• **Records of locating words and items**:
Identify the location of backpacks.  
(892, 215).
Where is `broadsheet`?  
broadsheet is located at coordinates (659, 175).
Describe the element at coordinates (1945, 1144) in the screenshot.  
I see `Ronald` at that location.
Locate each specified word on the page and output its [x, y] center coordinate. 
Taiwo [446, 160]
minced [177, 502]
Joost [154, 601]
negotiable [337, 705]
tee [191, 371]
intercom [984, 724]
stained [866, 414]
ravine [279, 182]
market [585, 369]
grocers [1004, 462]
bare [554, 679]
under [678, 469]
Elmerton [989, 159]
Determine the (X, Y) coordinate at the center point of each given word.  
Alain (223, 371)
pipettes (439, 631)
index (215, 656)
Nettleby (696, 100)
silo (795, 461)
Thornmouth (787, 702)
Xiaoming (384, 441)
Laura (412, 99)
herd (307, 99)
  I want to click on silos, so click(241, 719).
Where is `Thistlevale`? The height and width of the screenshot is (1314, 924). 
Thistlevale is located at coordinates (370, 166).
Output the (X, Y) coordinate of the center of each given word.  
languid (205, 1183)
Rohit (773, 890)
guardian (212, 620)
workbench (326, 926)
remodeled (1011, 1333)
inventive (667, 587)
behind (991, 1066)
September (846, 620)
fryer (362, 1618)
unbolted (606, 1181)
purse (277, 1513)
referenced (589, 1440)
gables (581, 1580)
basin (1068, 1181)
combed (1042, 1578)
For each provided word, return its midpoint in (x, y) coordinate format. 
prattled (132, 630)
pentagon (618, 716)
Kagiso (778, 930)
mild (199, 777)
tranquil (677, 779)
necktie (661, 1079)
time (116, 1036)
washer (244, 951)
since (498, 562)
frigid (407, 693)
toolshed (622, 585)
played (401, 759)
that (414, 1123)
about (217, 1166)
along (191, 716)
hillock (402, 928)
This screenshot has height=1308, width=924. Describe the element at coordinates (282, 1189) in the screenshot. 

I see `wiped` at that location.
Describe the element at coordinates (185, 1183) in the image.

• **The task**: Write out every row above again, word for word and unchanged.

• **Complete response**:
Identify the location of backpacks.  
(892, 215).
Where is `broadsheet`?  
broadsheet is located at coordinates (659, 175).
Describe the element at coordinates (1945, 1144) in the screenshot.  
I see `Ronald` at that location.
Locate each specified word on the page and output its [x, y] center coordinate. 
Taiwo [446, 160]
minced [177, 502]
Joost [154, 601]
negotiable [337, 705]
tee [191, 371]
intercom [984, 724]
stained [866, 414]
ravine [279, 182]
market [585, 369]
grocers [1004, 462]
bare [554, 679]
under [678, 469]
Elmerton [989, 159]
Determine the (X, Y) coordinate at the center point of each given word.  
Alain (223, 371)
pipettes (439, 631)
index (215, 656)
Nettleby (696, 100)
silo (795, 461)
Thornmouth (787, 702)
Xiaoming (384, 441)
Laura (412, 99)
herd (307, 99)
  I want to click on silos, so click(241, 719).
Where is `Thistlevale`? The height and width of the screenshot is (1314, 924). 
Thistlevale is located at coordinates (370, 166).
Output the (X, Y) coordinate of the center of each given word.  
languid (205, 1183)
Rohit (773, 890)
guardian (212, 620)
workbench (326, 926)
remodeled (1011, 1333)
inventive (667, 587)
behind (991, 1066)
September (846, 620)
fryer (362, 1618)
unbolted (606, 1181)
purse (277, 1513)
referenced (589, 1440)
gables (581, 1580)
basin (1068, 1181)
combed (1042, 1578)
For each provided word, return its midpoint in (x, y) coordinate format. 
prattled (132, 630)
pentagon (618, 716)
Kagiso (778, 930)
mild (199, 777)
tranquil (677, 779)
necktie (661, 1079)
time (116, 1036)
washer (244, 951)
since (498, 562)
frigid (407, 693)
toolshed (622, 585)
played (401, 759)
that (414, 1123)
about (217, 1166)
along (191, 716)
hillock (402, 928)
This screenshot has height=1308, width=924. Describe the element at coordinates (282, 1189) in the screenshot. 

I see `wiped` at that location.
Describe the element at coordinates (185, 1183) in the image.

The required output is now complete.